> **EXTRACTED ENTRIES**
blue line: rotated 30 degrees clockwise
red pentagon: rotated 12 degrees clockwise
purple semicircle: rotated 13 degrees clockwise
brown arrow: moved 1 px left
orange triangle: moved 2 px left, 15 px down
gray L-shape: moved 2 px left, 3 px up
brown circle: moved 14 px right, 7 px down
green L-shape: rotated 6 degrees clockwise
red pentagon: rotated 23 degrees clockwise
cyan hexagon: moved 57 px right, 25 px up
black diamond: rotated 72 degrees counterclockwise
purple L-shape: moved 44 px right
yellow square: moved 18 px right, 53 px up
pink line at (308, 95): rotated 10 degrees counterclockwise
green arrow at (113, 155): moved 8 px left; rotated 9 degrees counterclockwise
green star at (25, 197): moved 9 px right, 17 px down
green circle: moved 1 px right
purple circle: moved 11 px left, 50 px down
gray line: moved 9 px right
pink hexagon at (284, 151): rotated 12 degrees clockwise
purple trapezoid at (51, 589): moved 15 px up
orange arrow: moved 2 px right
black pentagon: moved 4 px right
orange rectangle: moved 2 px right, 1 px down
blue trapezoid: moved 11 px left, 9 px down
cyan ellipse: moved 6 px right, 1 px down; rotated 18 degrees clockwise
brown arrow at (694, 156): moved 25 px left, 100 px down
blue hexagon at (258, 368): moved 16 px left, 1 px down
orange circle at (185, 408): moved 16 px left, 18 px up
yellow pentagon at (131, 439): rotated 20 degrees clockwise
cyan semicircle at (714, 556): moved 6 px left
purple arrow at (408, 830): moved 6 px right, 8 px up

> **YOUR INSTRUCTIONS**
Reproduce the listing above in its entirety, unchanged.

> **ANSWER SECTION**
blue line: rotated 30 degrees clockwise
red pentagon: rotated 12 degrees clockwise
purple semicircle: rotated 13 degrees clockwise
brown arrow: moved 1 px left
orange triangle: moved 2 px left, 15 px down
gray L-shape: moved 2 px left, 3 px up
brown circle: moved 14 px right, 7 px down
green L-shape: rotated 6 degrees clockwise
red pentagon: rotated 23 degrees clockwise
cyan hexagon: moved 57 px right, 25 px up
black diamond: rotated 72 degrees counterclockwise
purple L-shape: moved 44 px right
yellow square: moved 18 px right, 53 px up
pink line at (308, 95): rotated 10 degrees counterclockwise
green arrow at (113, 155): moved 8 px left; rotated 9 degrees counterclockwise
green star at (25, 197): moved 9 px right, 17 px down
green circle: moved 1 px right
purple circle: moved 11 px left, 50 px down
gray line: moved 9 px right
pink hexagon at (284, 151): rotated 12 degrees clockwise
purple trapezoid at (51, 589): moved 15 px up
orange arrow: moved 2 px right
black pentagon: moved 4 px right
orange rectangle: moved 2 px right, 1 px down
blue trapezoid: moved 11 px left, 9 px down
cyan ellipse: moved 6 px right, 1 px down; rotated 18 degrees clockwise
brown arrow at (694, 156): moved 25 px left, 100 px down
blue hexagon at (258, 368): moved 16 px left, 1 px down
orange circle at (185, 408): moved 16 px left, 18 px up
yellow pentagon at (131, 439): rotated 20 degrees clockwise
cyan semicircle at (714, 556): moved 6 px left
purple arrow at (408, 830): moved 6 px right, 8 px up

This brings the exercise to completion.